▸ What you need to do
Rewrite the entries below, switching every "white shirt at right" to "white jacket at right" and keeping everything else unchanged. Leave the pictures out.

▸ Supplied records
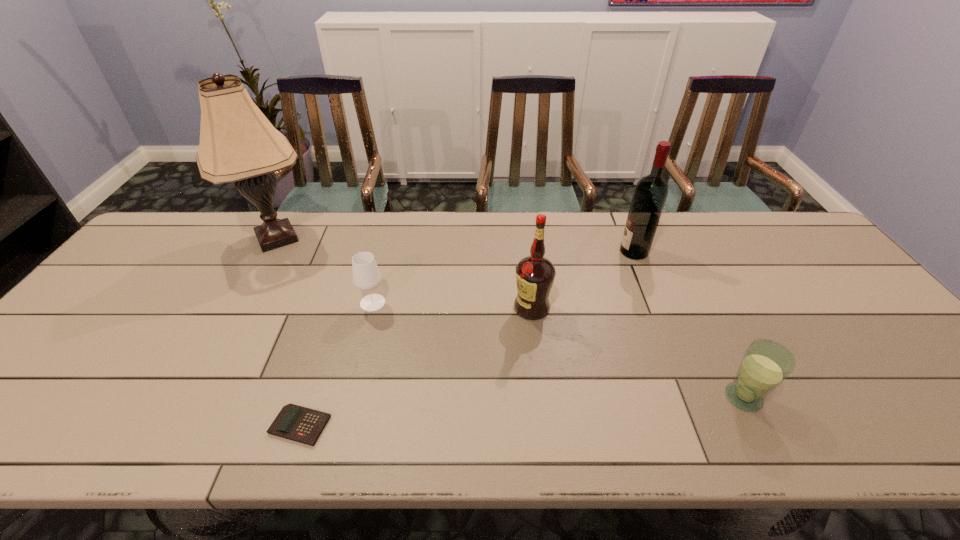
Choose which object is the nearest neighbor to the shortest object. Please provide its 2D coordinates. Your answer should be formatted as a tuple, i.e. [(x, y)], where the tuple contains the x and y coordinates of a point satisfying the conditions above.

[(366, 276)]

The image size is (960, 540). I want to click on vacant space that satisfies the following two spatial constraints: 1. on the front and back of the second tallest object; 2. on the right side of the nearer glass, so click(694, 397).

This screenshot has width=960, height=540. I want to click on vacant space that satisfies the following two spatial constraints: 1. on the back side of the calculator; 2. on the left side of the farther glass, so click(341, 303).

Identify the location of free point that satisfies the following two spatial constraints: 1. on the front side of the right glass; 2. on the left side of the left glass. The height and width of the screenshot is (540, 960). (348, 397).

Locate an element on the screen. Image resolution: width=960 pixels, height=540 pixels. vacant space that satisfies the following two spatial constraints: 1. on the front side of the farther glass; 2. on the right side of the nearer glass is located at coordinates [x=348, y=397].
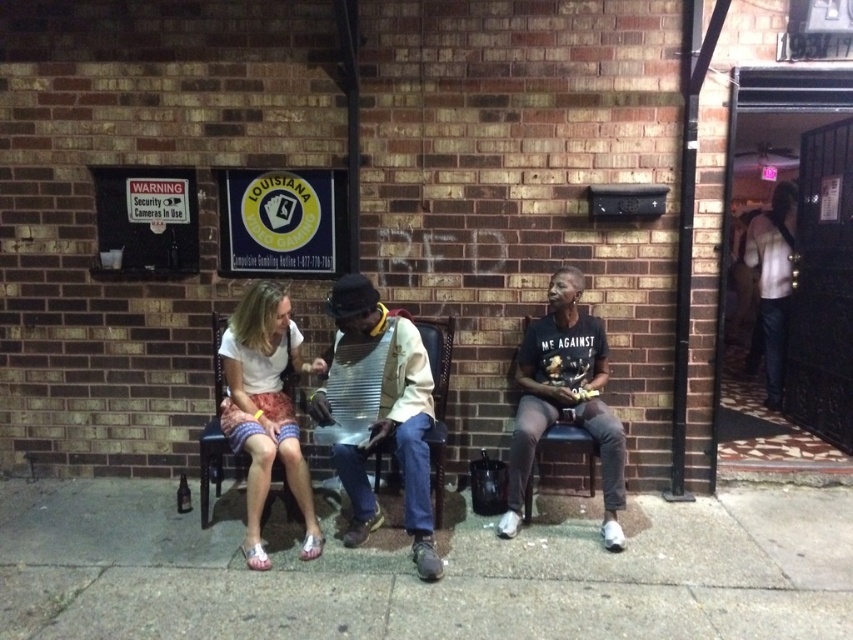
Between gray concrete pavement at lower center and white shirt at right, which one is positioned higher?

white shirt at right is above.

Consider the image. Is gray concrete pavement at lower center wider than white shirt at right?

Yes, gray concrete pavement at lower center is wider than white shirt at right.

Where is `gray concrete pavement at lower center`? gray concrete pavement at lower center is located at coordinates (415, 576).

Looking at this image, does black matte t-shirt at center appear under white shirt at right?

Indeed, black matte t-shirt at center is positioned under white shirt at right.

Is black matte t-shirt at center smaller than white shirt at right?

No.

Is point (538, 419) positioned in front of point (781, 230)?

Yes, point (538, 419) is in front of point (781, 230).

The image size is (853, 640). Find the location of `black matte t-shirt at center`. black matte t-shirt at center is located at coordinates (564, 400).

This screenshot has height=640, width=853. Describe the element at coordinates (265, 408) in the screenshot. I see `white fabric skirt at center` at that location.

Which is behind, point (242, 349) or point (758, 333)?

▸ Answer space
Choose which object is the nearest neighbor to the shortest object. Please provide its 2D coordinates. Your answer should be formatted as a tuple, i.e. [(x, y)], where the tuple contains the x and y coordinates of a point satisfying the conditions above.

[(366, 276)]

The image size is (960, 540). I want to click on vacant space that satisfies the following two spatial constraints: 1. on the front and back of the second tallest object; 2. on the right side of the nearer glass, so click(694, 397).

This screenshot has width=960, height=540. I want to click on vacant space that satisfies the following two spatial constraints: 1. on the back side of the calculator; 2. on the left side of the farther glass, so click(341, 303).

Identify the location of free point that satisfies the following two spatial constraints: 1. on the front side of the right glass; 2. on the left side of the left glass. The height and width of the screenshot is (540, 960). (348, 397).

Locate an element on the screen. Image resolution: width=960 pixels, height=540 pixels. vacant space that satisfies the following two spatial constraints: 1. on the front side of the farther glass; 2. on the right side of the nearer glass is located at coordinates [x=348, y=397].
Between gray concrete pavement at lower center and white jacket at right, which one is positioned higher?

white jacket at right is above.

Consider the image. Is gray concrete pavement at lower center wider than white jacket at right?

Yes, gray concrete pavement at lower center is wider than white jacket at right.

Where is `gray concrete pavement at lower center`? gray concrete pavement at lower center is located at coordinates (415, 576).

Looking at this image, does black matte t-shirt at center appear under white jacket at right?

Indeed, black matte t-shirt at center is positioned under white jacket at right.

Is black matte t-shirt at center smaller than white jacket at right?

No.

Is point (538, 419) positioned in front of point (781, 230)?

Yes, point (538, 419) is in front of point (781, 230).

The image size is (853, 640). Find the location of `black matte t-shirt at center`. black matte t-shirt at center is located at coordinates (564, 400).

This screenshot has height=640, width=853. Describe the element at coordinates (265, 408) in the screenshot. I see `white fabric skirt at center` at that location.

Which is behind, point (242, 349) or point (758, 333)?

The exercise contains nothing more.